[Scene comparison data]
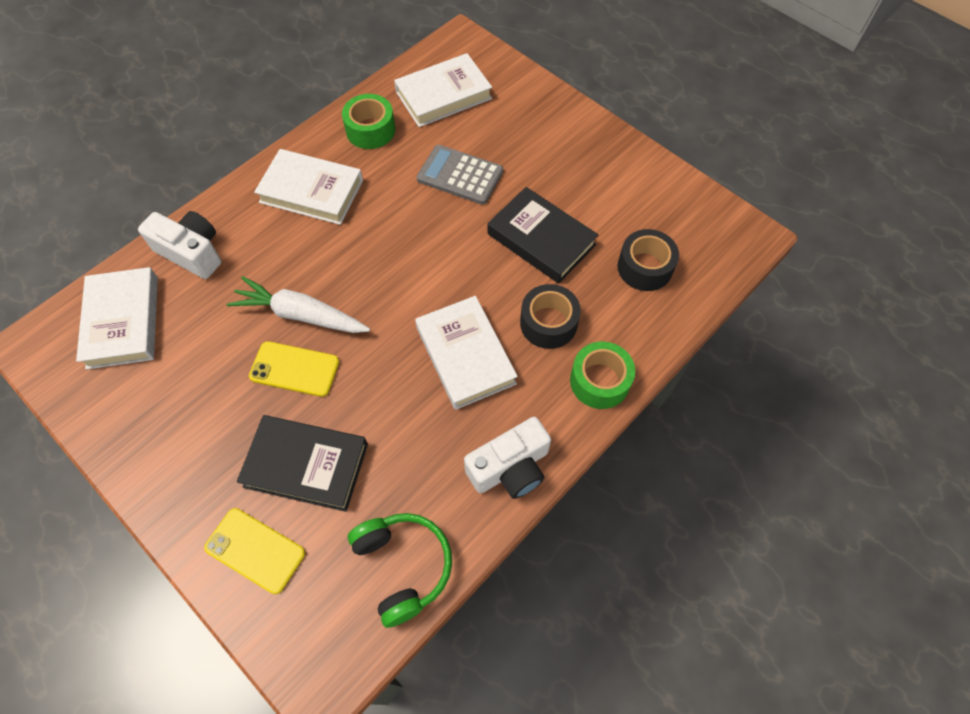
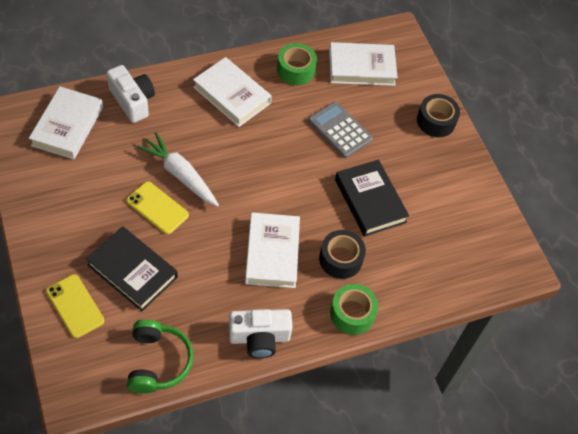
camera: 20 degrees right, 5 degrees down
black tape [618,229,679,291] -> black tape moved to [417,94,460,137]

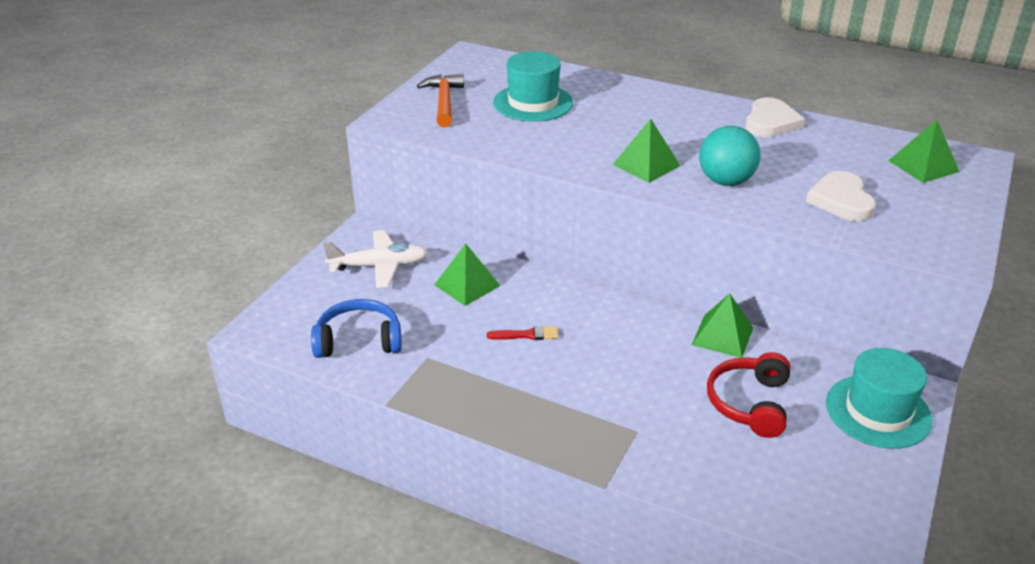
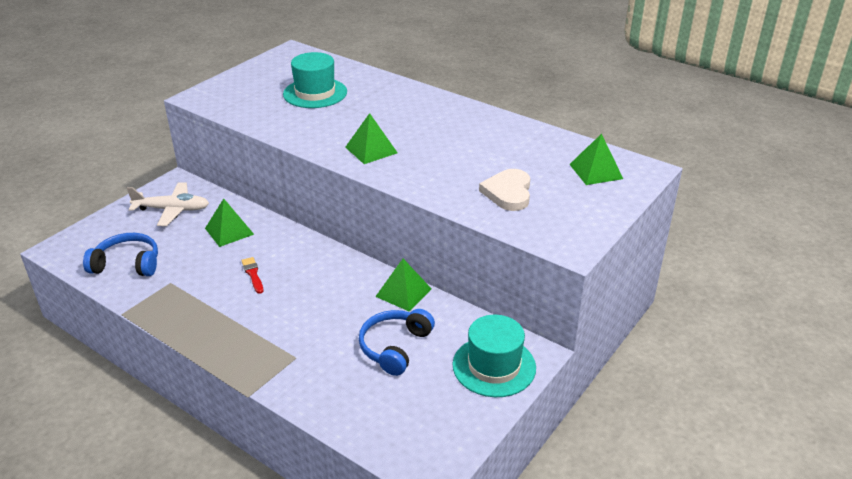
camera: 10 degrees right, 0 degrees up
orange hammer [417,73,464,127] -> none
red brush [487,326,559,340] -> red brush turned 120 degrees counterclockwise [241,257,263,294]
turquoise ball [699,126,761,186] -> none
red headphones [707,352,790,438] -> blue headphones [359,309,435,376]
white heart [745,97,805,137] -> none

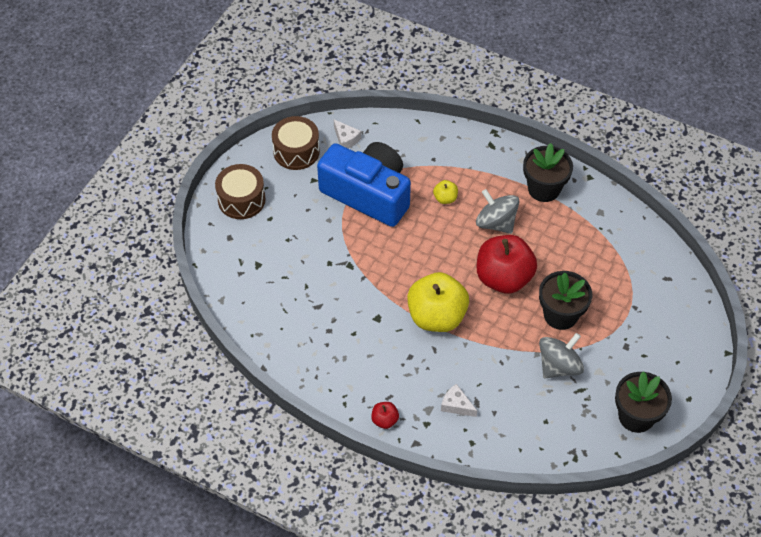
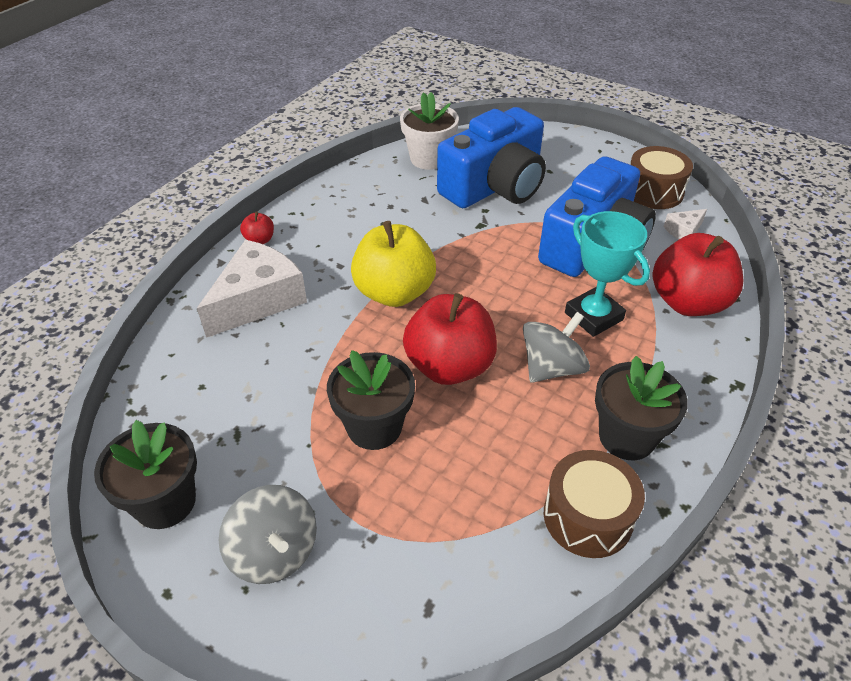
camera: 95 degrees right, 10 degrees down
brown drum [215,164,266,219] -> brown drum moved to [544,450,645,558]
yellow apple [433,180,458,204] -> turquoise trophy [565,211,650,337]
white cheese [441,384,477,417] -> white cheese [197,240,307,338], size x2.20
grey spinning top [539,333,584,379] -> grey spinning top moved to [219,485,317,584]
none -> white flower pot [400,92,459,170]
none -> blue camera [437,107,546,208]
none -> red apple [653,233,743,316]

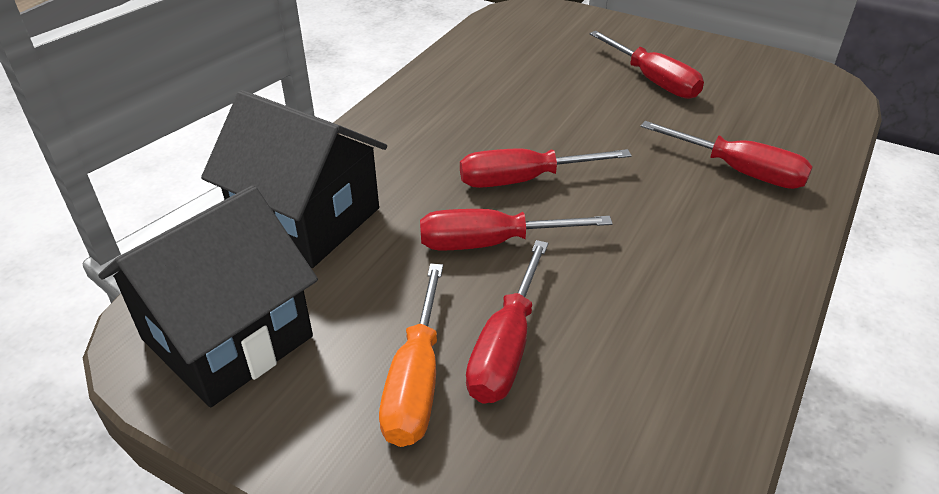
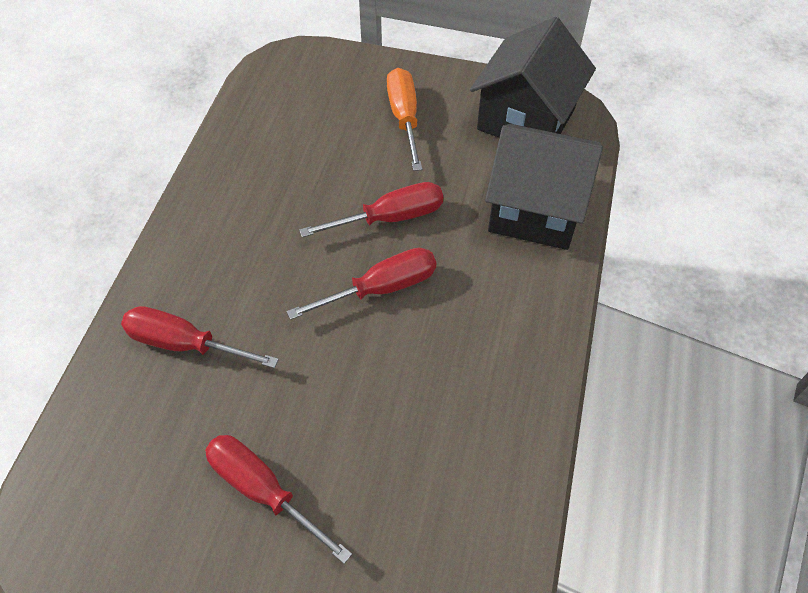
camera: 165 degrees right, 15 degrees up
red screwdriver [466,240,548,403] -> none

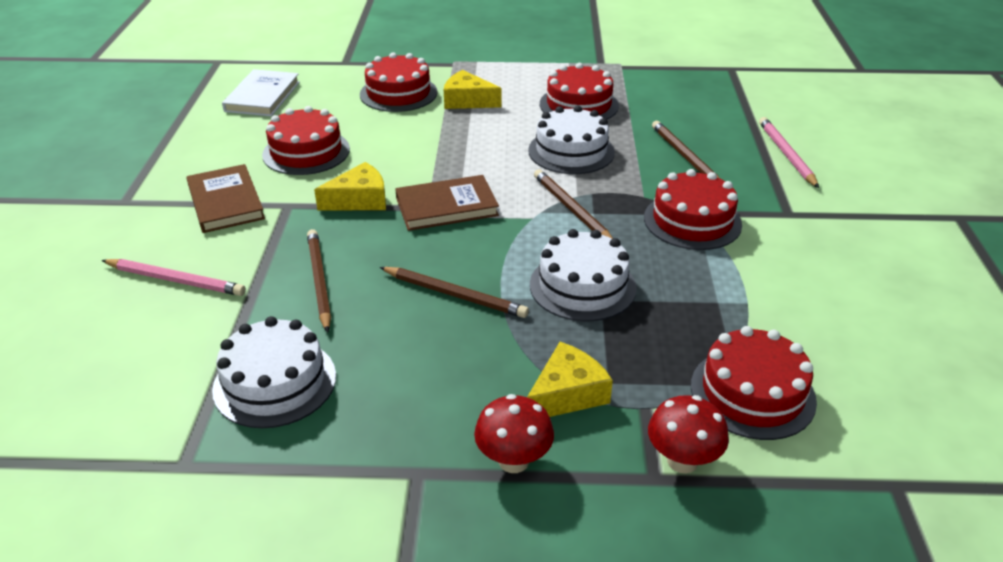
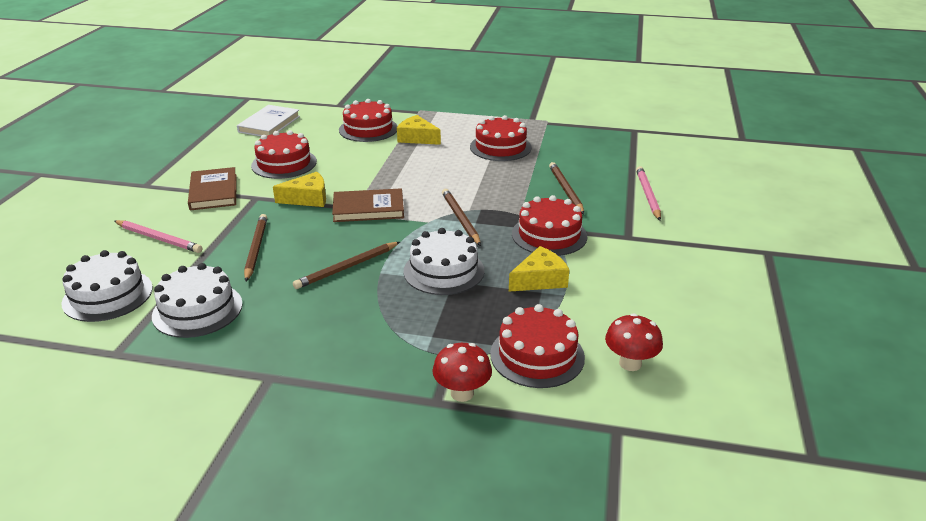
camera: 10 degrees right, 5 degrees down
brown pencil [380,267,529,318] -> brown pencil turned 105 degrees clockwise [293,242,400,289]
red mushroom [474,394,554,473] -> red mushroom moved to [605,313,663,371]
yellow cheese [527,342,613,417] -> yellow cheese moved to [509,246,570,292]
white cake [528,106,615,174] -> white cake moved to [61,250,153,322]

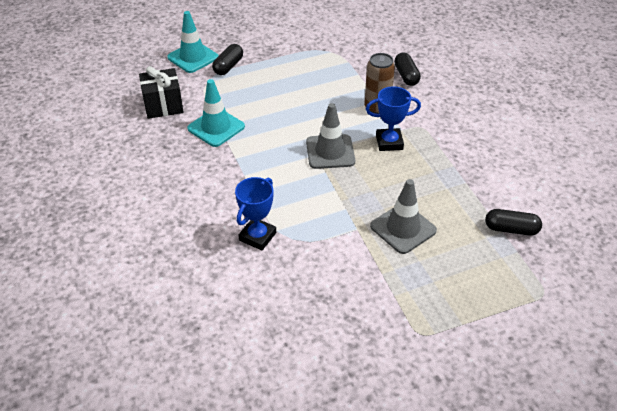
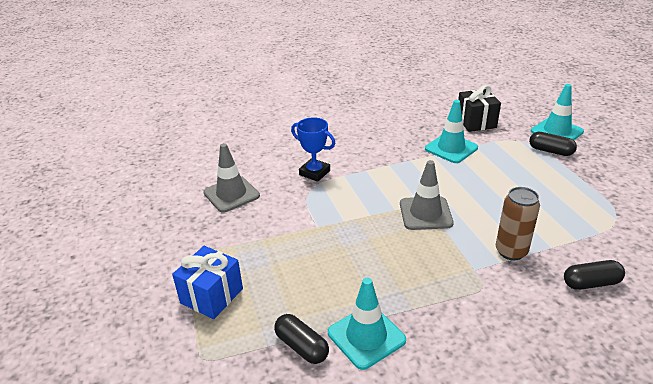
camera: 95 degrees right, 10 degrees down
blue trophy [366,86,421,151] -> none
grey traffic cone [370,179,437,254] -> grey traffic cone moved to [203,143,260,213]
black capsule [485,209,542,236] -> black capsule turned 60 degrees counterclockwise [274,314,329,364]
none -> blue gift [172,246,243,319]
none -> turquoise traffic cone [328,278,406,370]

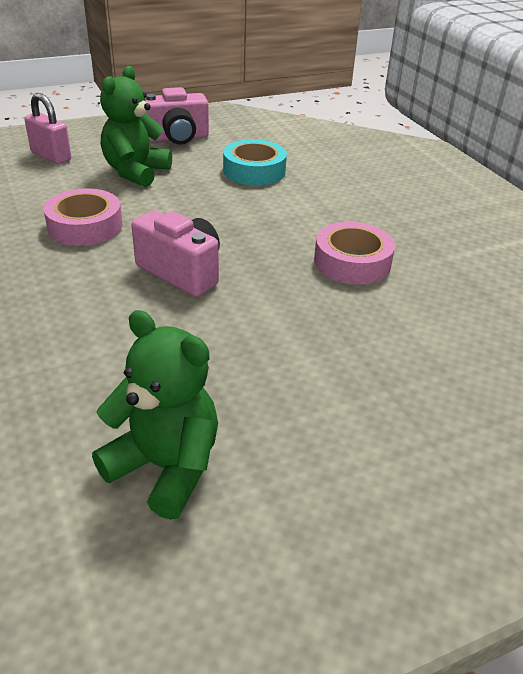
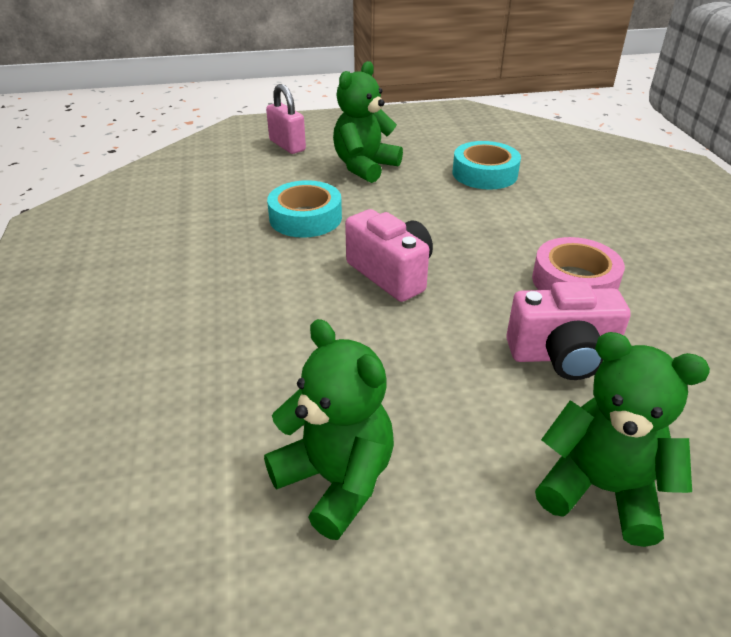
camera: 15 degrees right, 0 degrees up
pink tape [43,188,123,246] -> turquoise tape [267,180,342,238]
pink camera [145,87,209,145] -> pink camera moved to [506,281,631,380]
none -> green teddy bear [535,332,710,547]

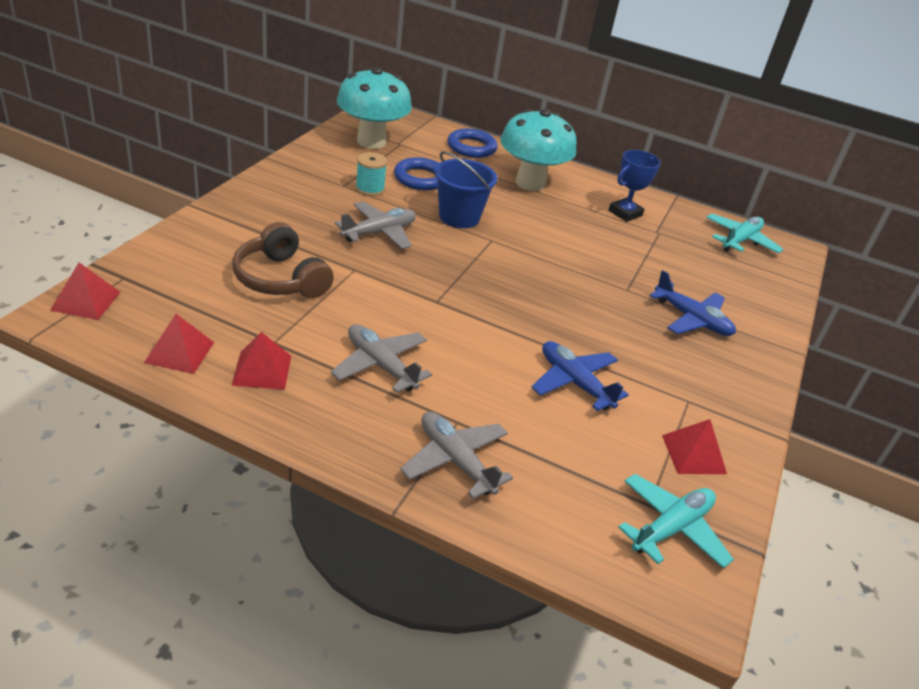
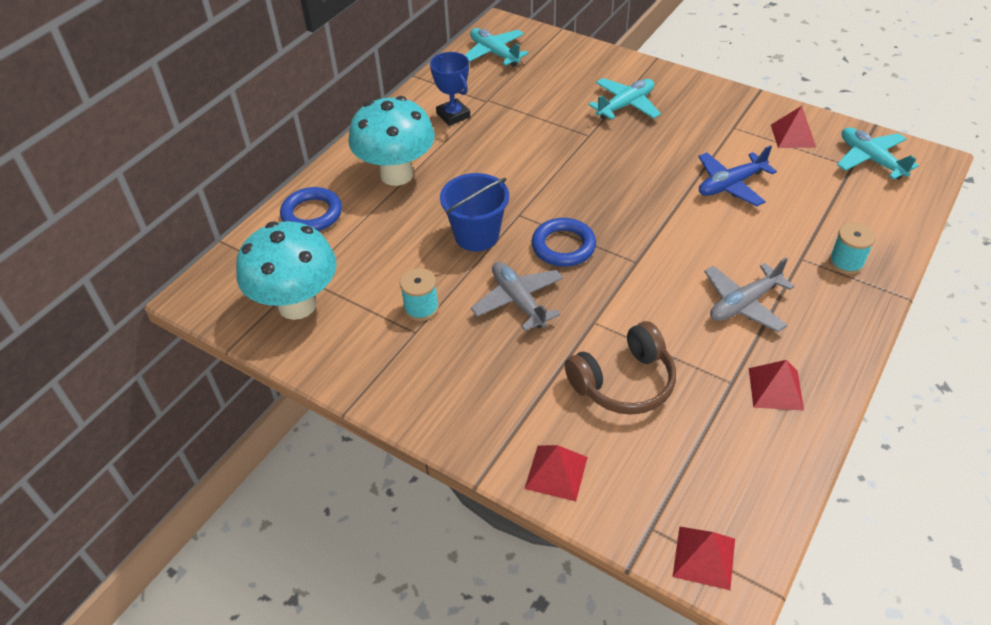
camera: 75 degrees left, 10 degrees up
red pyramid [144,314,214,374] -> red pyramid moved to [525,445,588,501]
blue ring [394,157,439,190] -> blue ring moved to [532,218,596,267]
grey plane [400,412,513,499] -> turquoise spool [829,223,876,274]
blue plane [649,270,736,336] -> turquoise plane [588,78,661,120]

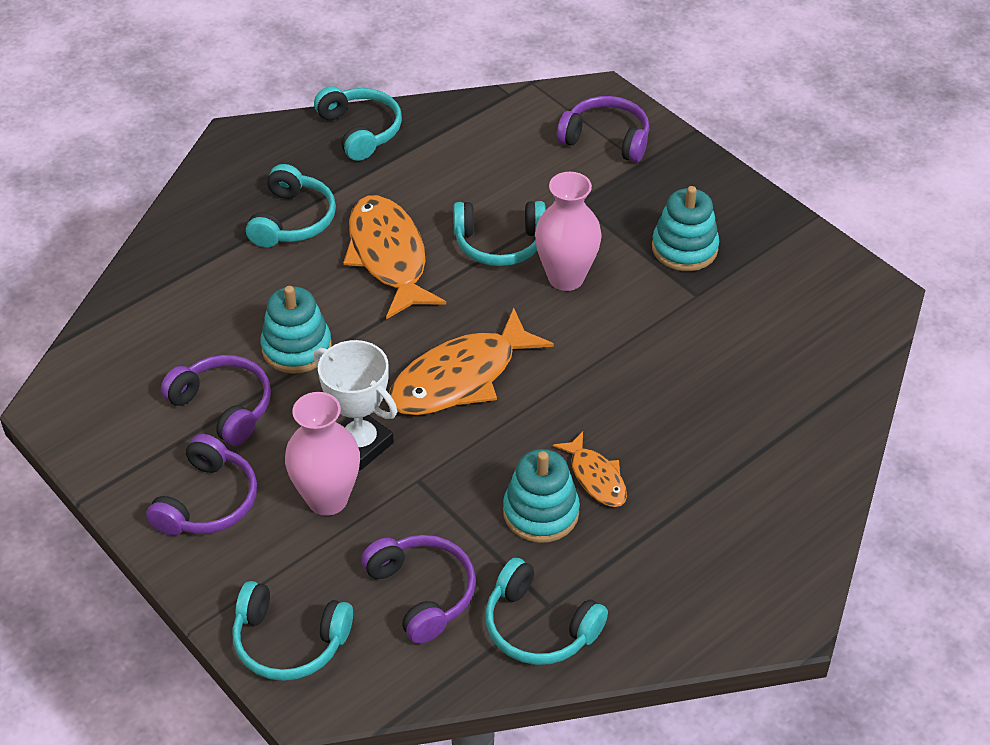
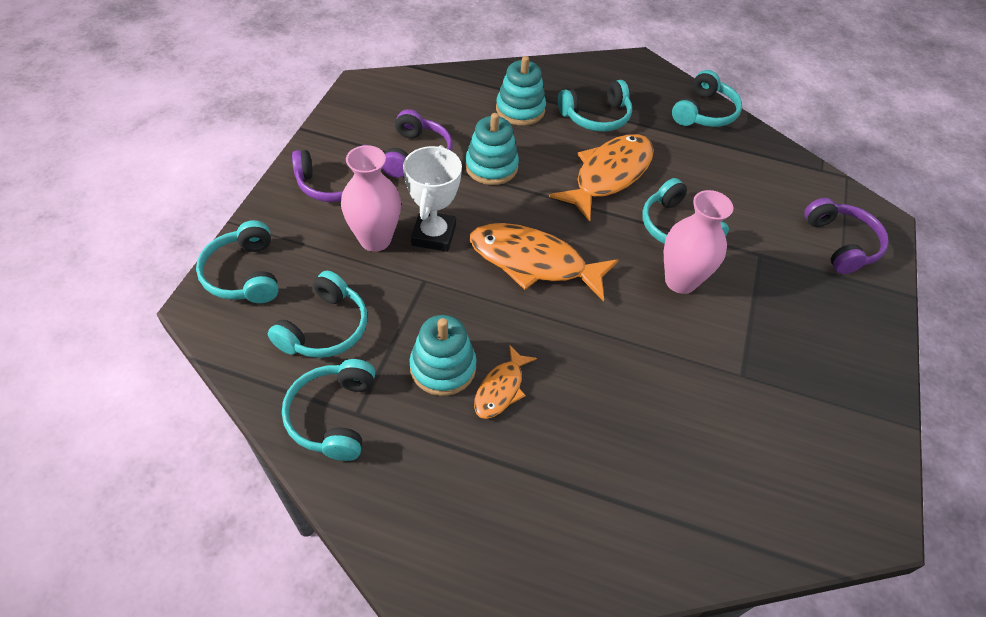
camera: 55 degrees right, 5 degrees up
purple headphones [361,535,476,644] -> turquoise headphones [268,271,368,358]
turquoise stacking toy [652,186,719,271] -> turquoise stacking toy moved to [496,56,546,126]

**Your instructions**:
Could you repeat every entry above exactly, with each picture omitted?

**Exercise output**:
camera: 20 degrees right, 5 degrees down
black tape [618,229,679,291] -> black tape moved to [417,94,460,137]

camera: 10 degrees right, 0 degrees up
orange hammer [417,73,464,127] -> none
red brush [487,326,559,340] -> red brush turned 120 degrees counterclockwise [241,257,263,294]
turquoise ball [699,126,761,186] -> none
red headphones [707,352,790,438] -> blue headphones [359,309,435,376]
white heart [745,97,805,137] -> none

camera: 95 degrees right, 10 degrees down
brown drum [215,164,266,219] -> brown drum moved to [544,450,645,558]
yellow apple [433,180,458,204] -> turquoise trophy [565,211,650,337]
white cheese [441,384,477,417] -> white cheese [197,240,307,338], size x2.20
grey spinning top [539,333,584,379] -> grey spinning top moved to [219,485,317,584]
none -> white flower pot [400,92,459,170]
none -> blue camera [437,107,546,208]
none -> red apple [653,233,743,316]

camera: 165 degrees right, 15 degrees up
red screwdriver [466,240,548,403] -> none

camera: 10 degrees right, 5 degrees down
brown pencil [380,267,529,318] -> brown pencil turned 105 degrees clockwise [293,242,400,289]
red mushroom [474,394,554,473] -> red mushroom moved to [605,313,663,371]
yellow cheese [527,342,613,417] -> yellow cheese moved to [509,246,570,292]
white cake [528,106,615,174] -> white cake moved to [61,250,153,322]

camera: 95 degrees right, 10 degrees down
blue trophy [366,86,421,151] -> none
grey traffic cone [370,179,437,254] -> grey traffic cone moved to [203,143,260,213]
black capsule [485,209,542,236] -> black capsule turned 60 degrees counterclockwise [274,314,329,364]
none -> blue gift [172,246,243,319]
none -> turquoise traffic cone [328,278,406,370]

camera: 15 degrees right, 0 degrees up
pink tape [43,188,123,246] -> turquoise tape [267,180,342,238]
pink camera [145,87,209,145] -> pink camera moved to [506,281,631,380]
none -> green teddy bear [535,332,710,547]

camera: 75 degrees left, 10 degrees up
red pyramid [144,314,214,374] -> red pyramid moved to [525,445,588,501]
blue ring [394,157,439,190] -> blue ring moved to [532,218,596,267]
grey plane [400,412,513,499] -> turquoise spool [829,223,876,274]
blue plane [649,270,736,336] -> turquoise plane [588,78,661,120]

camera: 55 degrees right, 5 degrees up
purple headphones [361,535,476,644] -> turquoise headphones [268,271,368,358]
turquoise stacking toy [652,186,719,271] -> turquoise stacking toy moved to [496,56,546,126]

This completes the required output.